======== Information ========

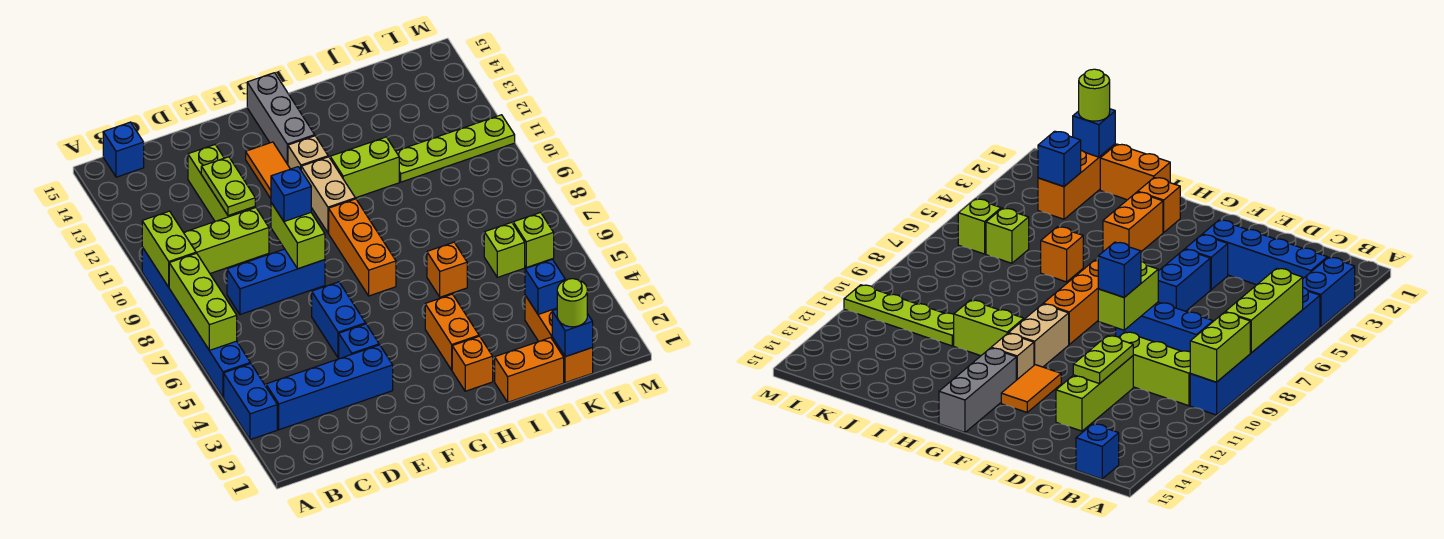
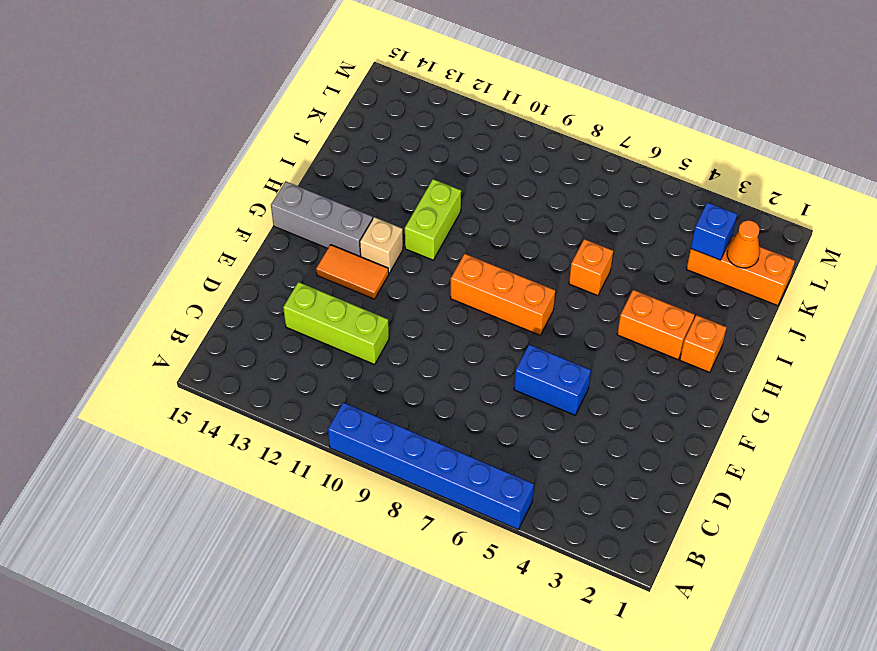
orange cone K2 level 2 -> none
none -> blue brick A3:A4 level 1
none -> blue brick B3:E3 level 1
none -> lime brick B10:D10 level 1
none -> blue brick B15 level 1

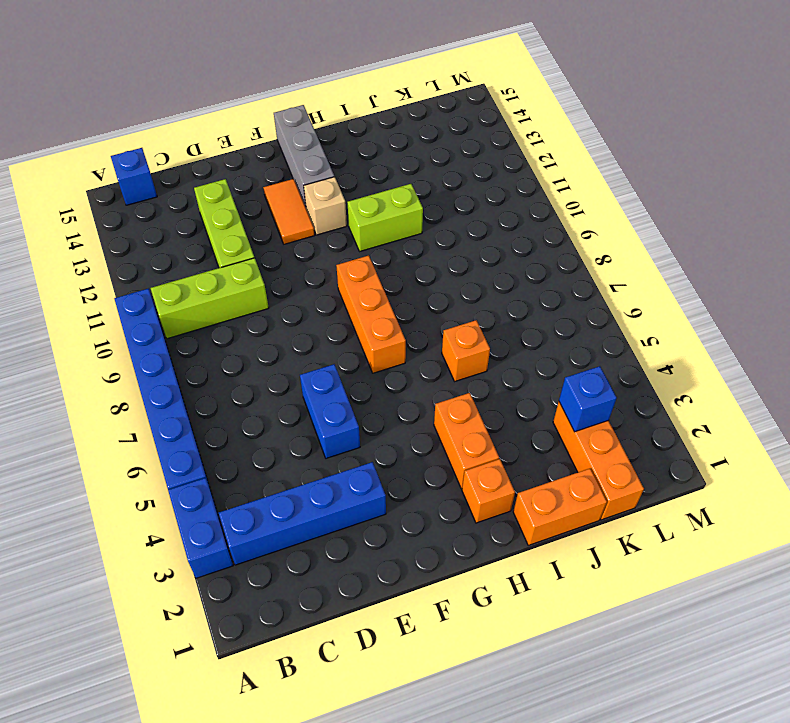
none -> blue brick C8:E8 level 1
none -> blue brick E4 level 1
none -> tan brick G10:G11 level 1
none -> lime plate J11:M11 level 1

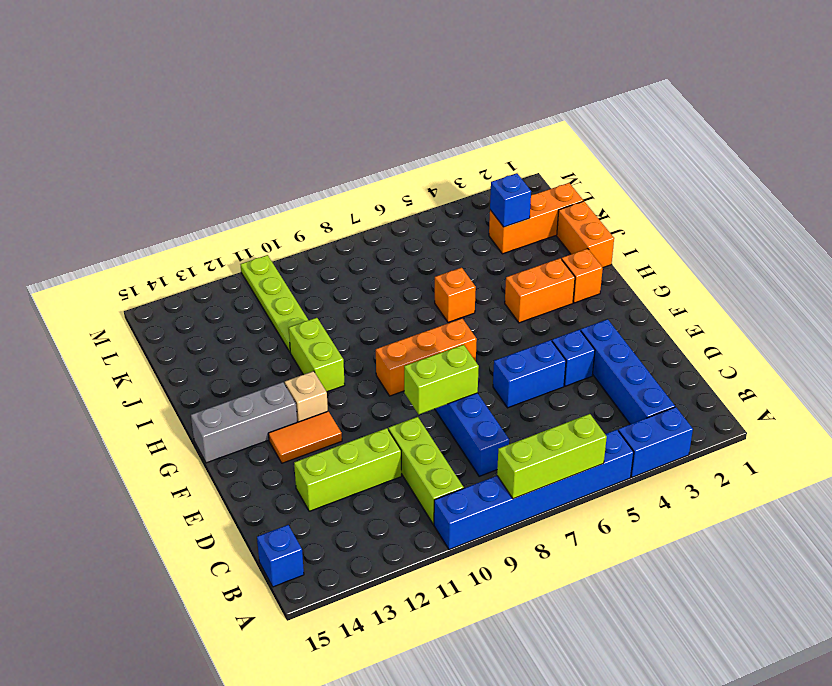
none -> tan brick G10:G11 level 1
none -> lime brick K6 level 1
none -> lime brick L6 level 1
none -> lime brick A9:A10 level 2

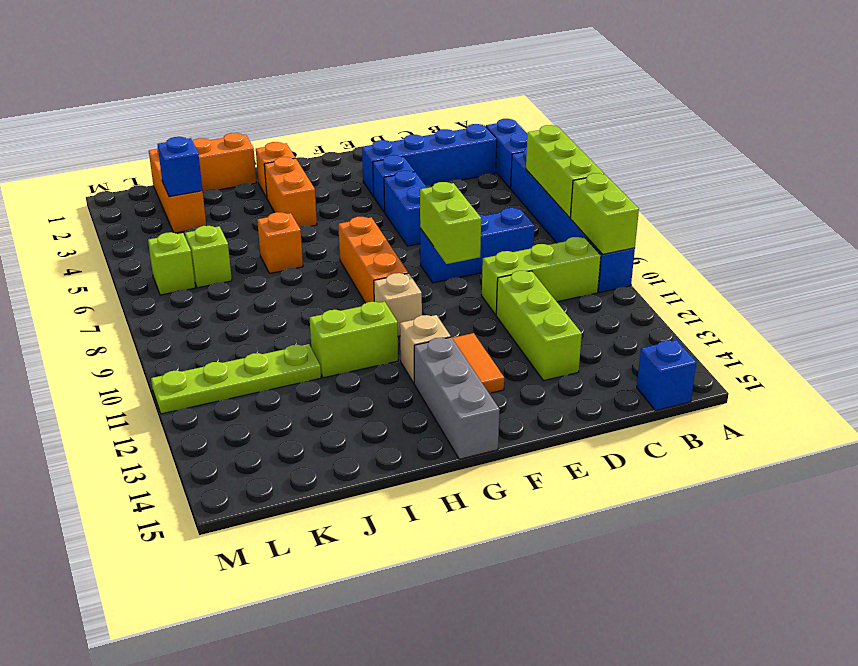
tan brick G10 level 1 -> tan brick G10:G11 level 1
none -> lime plate D11:D12 level 2
none -> blue brick K1 level 2
none -> blue brick E9 level 3
none -> lime round brick K1 level 3

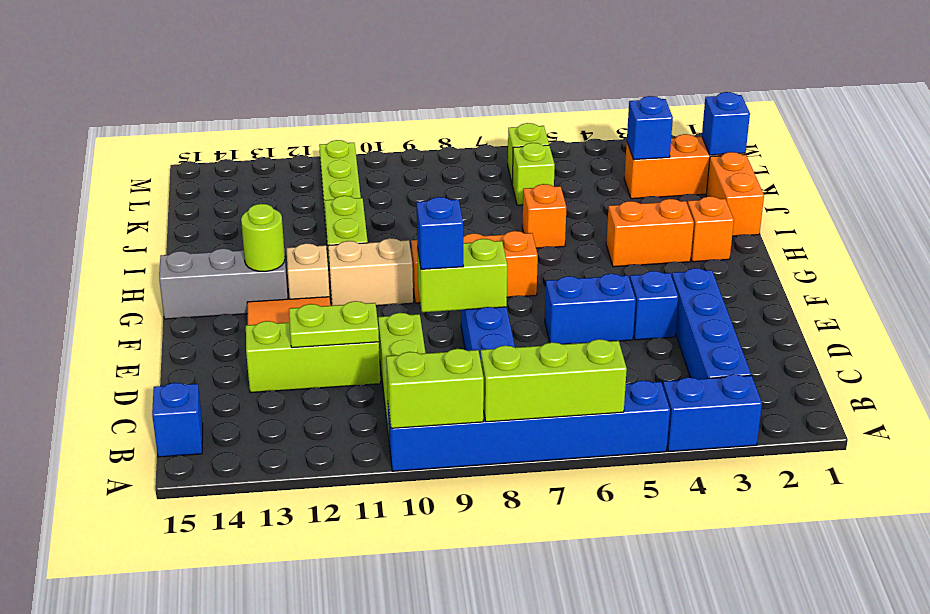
lime round brick G13 level 2 -> lime round brick K1 level 3

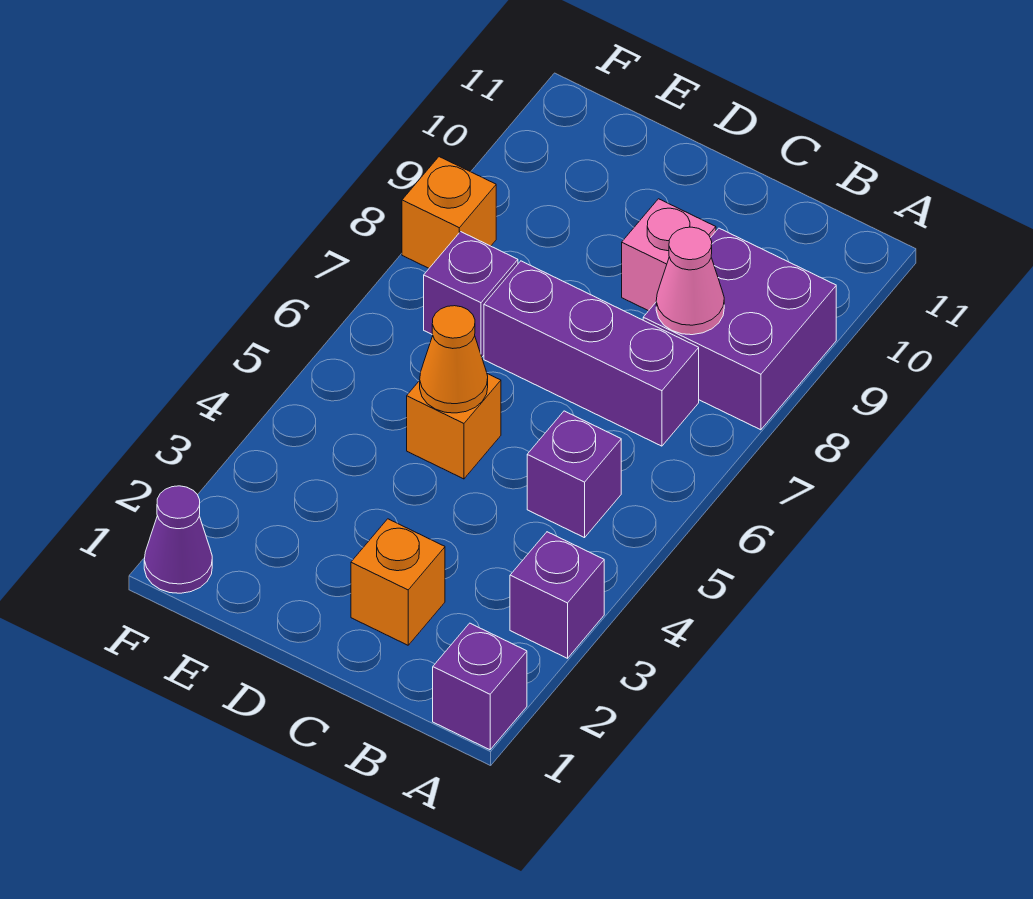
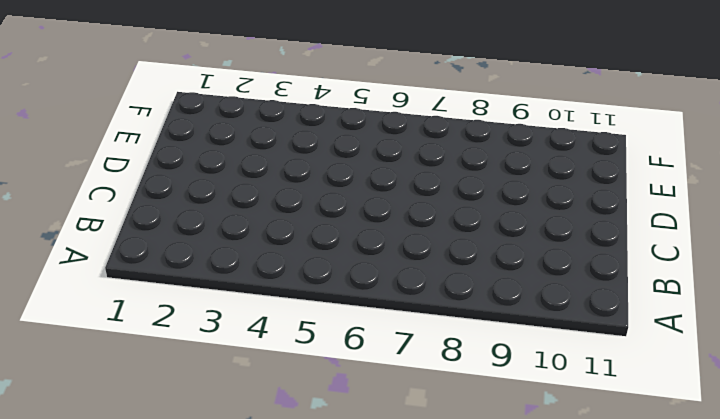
none -> purple brick A1 level 1
none -> purple brick A3 level 1
none -> purple brick A8:B9 level 1

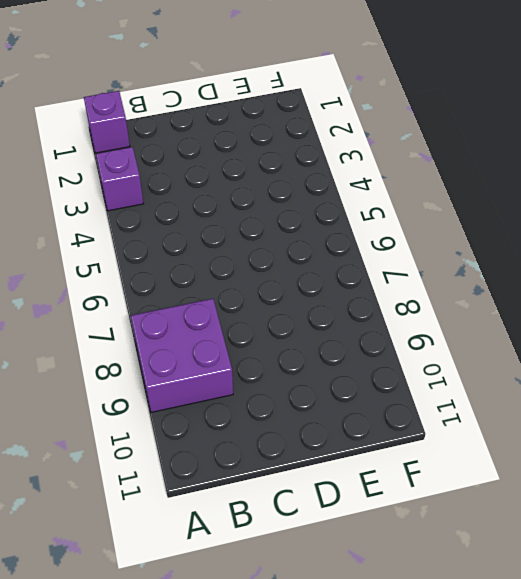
none -> purple brick B5 level 1
none -> purple brick B7:D7 level 1
none -> orange brick C2 level 1

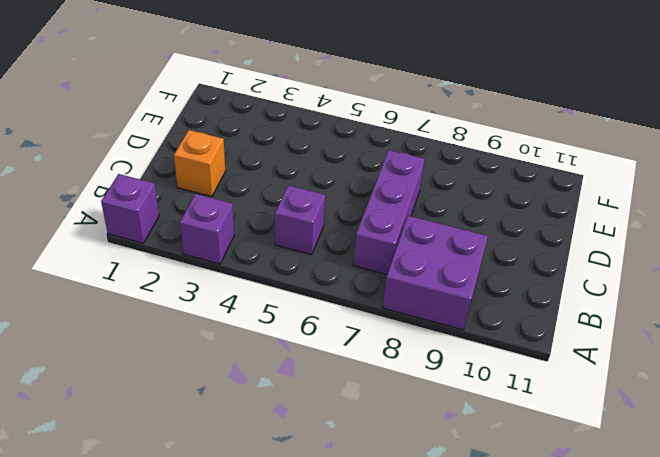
none -> pink brick C9 level 1
none -> orange brick D5 level 1
none -> purple brick E7 level 1

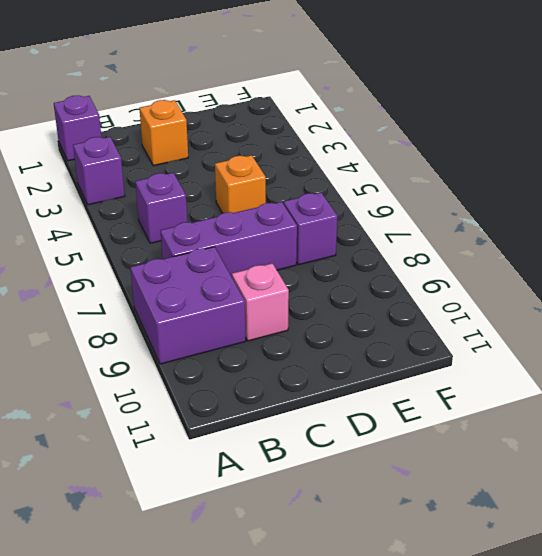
none -> purple cone F1 level 1
none -> orange brick F8 level 1
none -> pink cone B8 level 2

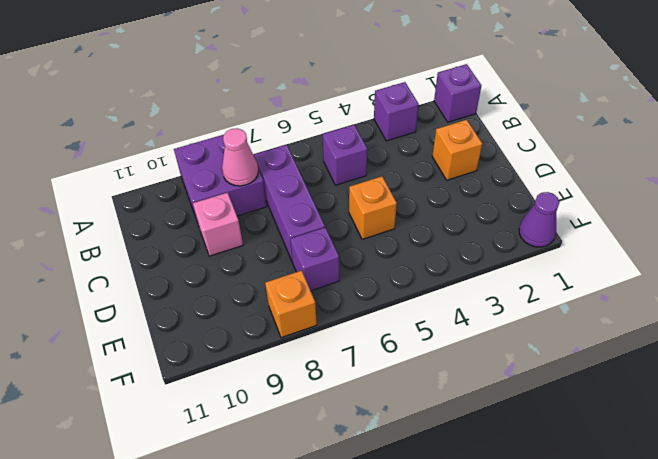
none -> orange cone D5 level 2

========

Restate the preceding entries in full, word for word, with the pictures removed.

orange cone K2 level 2 -> none
none -> blue brick A3:A4 level 1
none -> blue brick B3:E3 level 1
none -> lime brick B10:D10 level 1
none -> blue brick B15 level 1

none -> blue brick C8:E8 level 1
none -> blue brick E4 level 1
none -> tan brick G10:G11 level 1
none -> lime plate J11:M11 level 1

none -> tan brick G10:G11 level 1
none -> lime brick K6 level 1
none -> lime brick L6 level 1
none -> lime brick A9:A10 level 2

tan brick G10 level 1 -> tan brick G10:G11 level 1
none -> lime plate D11:D12 level 2
none -> blue brick K1 level 2
none -> blue brick E9 level 3
none -> lime round brick K1 level 3

lime round brick G13 level 2 -> lime round brick K1 level 3

none -> purple brick A1 level 1
none -> purple brick A3 level 1
none -> purple brick A8:B9 level 1

none -> purple brick B5 level 1
none -> purple brick B7:D7 level 1
none -> orange brick C2 level 1

none -> pink brick C9 level 1
none -> orange brick D5 level 1
none -> purple brick E7 level 1

none -> purple cone F1 level 1
none -> orange brick F8 level 1
none -> pink cone B8 level 2

none -> orange cone D5 level 2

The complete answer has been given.